- [Activity]:
Make an exact copy of the records, and keep the pictures out of it.

(Records contained in a dataset)

-*-*-

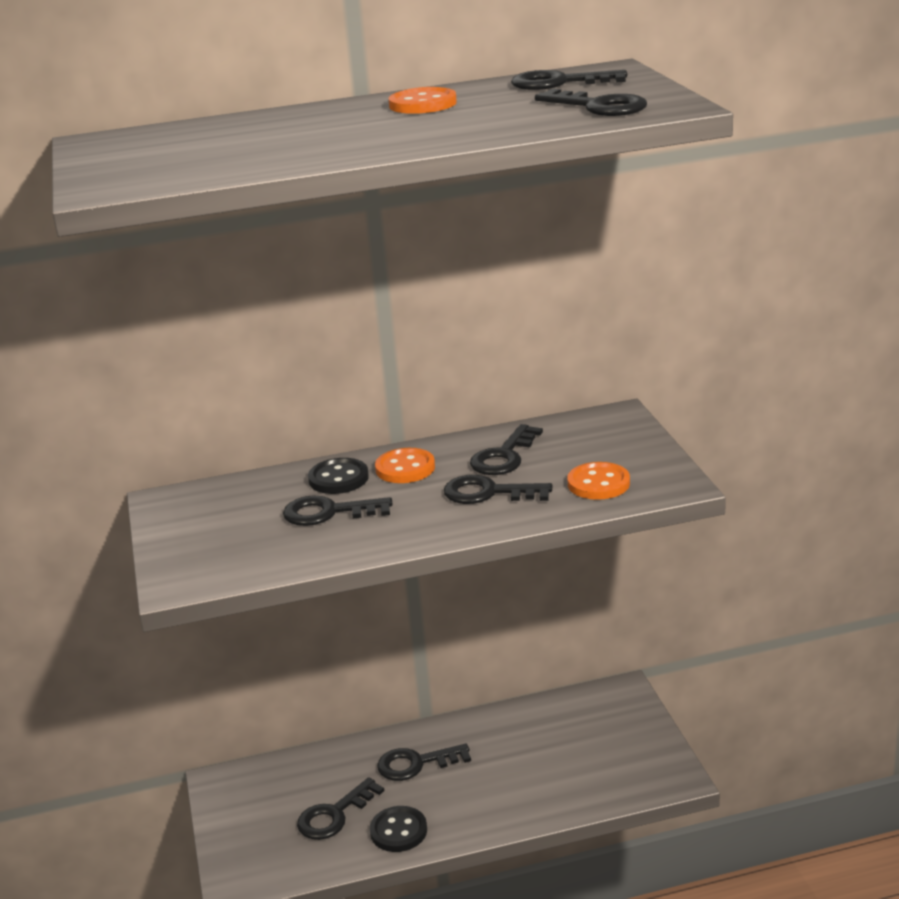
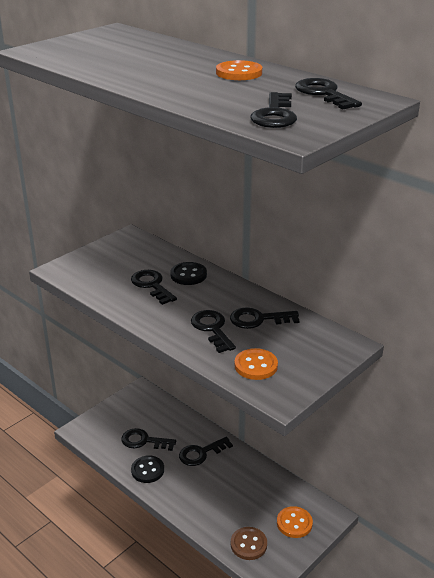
camera: 55 degrees right, 5 degrees up
(405, 468) = (216, 291): orange button -> orange button (294, 523)
(416, 764) = (201, 453): black key -> black key turned 75 degrees counterclockwise
(615, 779) = (248, 544): none -> brown button

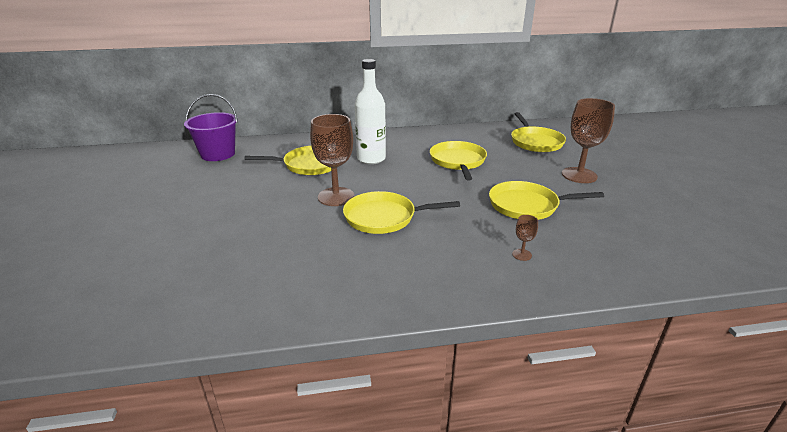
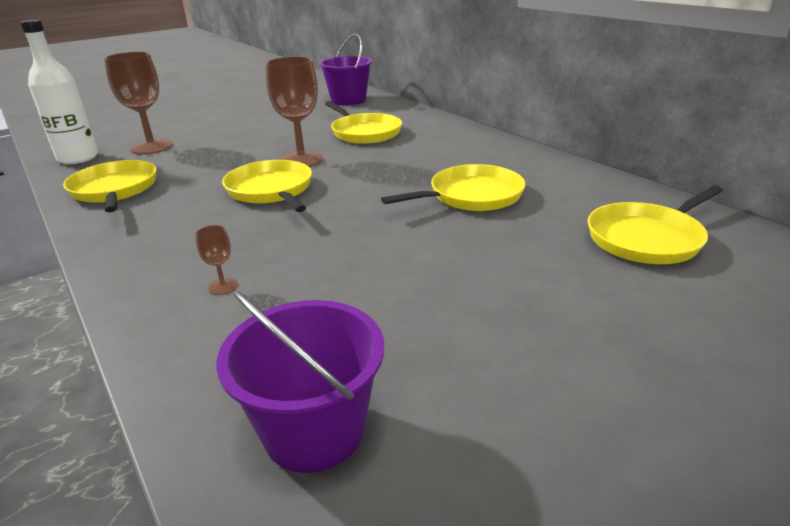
camera: 65 degrees right, 0 degrees up
(371, 159) = (414, 151): white bottle -> white bottle (78, 158)
(527, 205) = (374, 268): yellow pan -> yellow pan (114, 190)
(579, 175) = (549, 302): brown goblet -> brown goblet (152, 147)
(661, 247) = (314, 430): none -> purple bucket

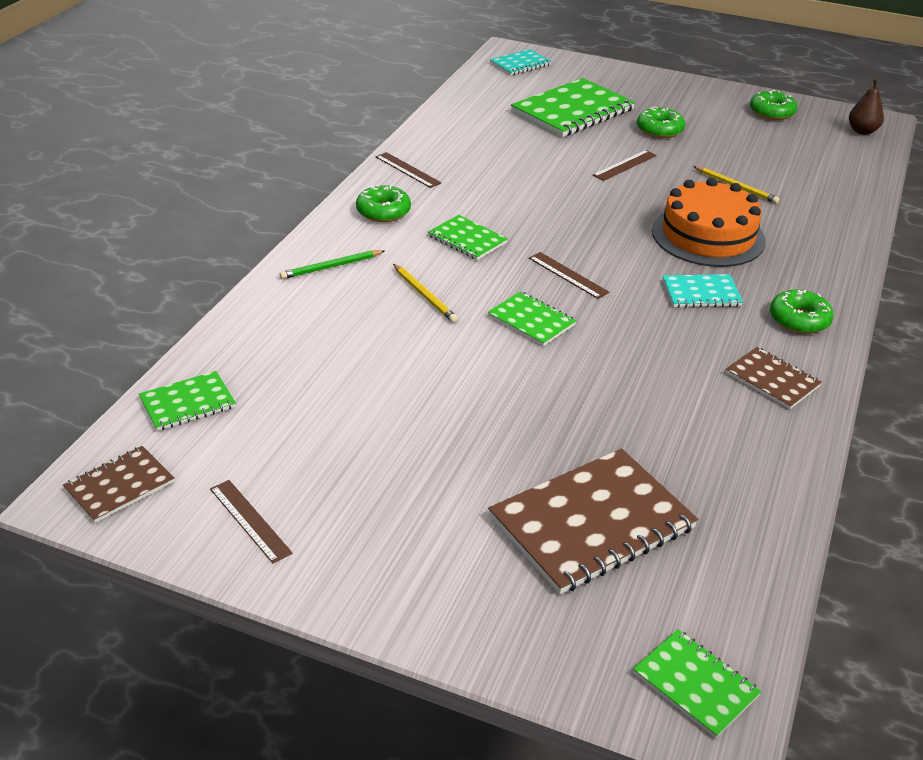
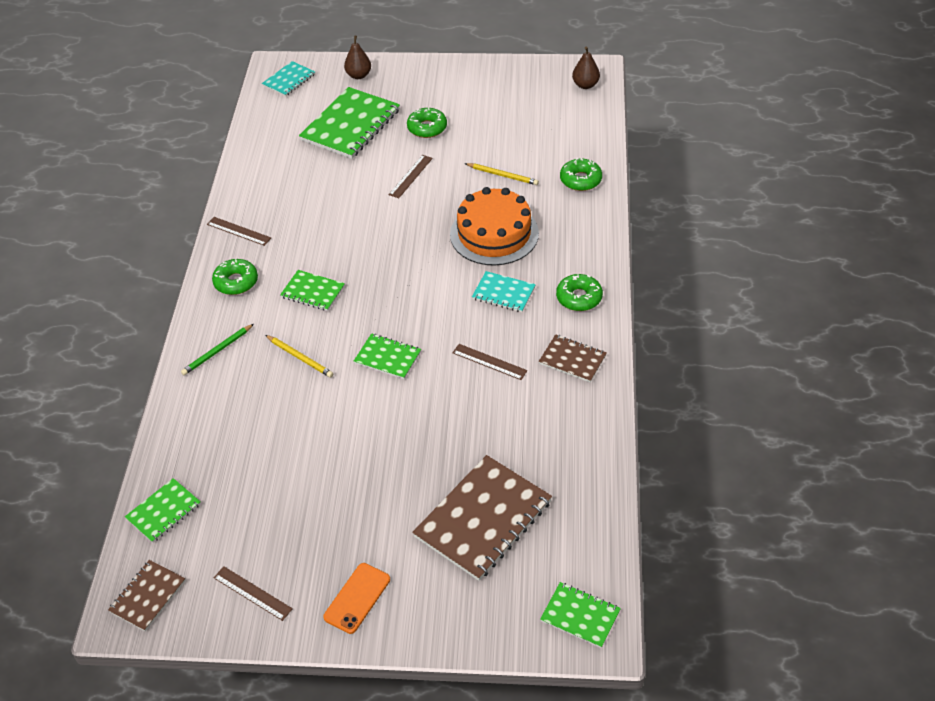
camera: 15 degrees left, 10 degrees up
(383, 566) = (357, 598): none -> orange phone
(568, 275) = (401, 305): brown ruler -> brown ruler (489, 362)
(598, 74) = (358, 75): none -> brown pear
(701, 293) = (503, 293): turquoise notebook -> turquoise notebook turned 45 degrees clockwise
(772, 112) = (511, 82): green donut -> green donut (580, 180)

-*-*-

- [Completed task]:
camera: 55 degrees right, 5 degrees up
(405, 468) = (216, 291): orange button -> orange button (294, 523)
(416, 764) = (201, 453): black key -> black key turned 75 degrees counterclockwise
(615, 779) = (248, 544): none -> brown button

camera: 65 degrees right, 0 degrees up
(371, 159) = (414, 151): white bottle -> white bottle (78, 158)
(527, 205) = (374, 268): yellow pan -> yellow pan (114, 190)
(579, 175) = (549, 302): brown goblet -> brown goblet (152, 147)
(661, 247) = (314, 430): none -> purple bucket

camera: 15 degrees left, 10 degrees up
(383, 566) = (357, 598): none -> orange phone
(568, 275) = (401, 305): brown ruler -> brown ruler (489, 362)
(598, 74) = (358, 75): none -> brown pear
(701, 293) = (503, 293): turquoise notebook -> turquoise notebook turned 45 degrees clockwise
(772, 112) = (511, 82): green donut -> green donut (580, 180)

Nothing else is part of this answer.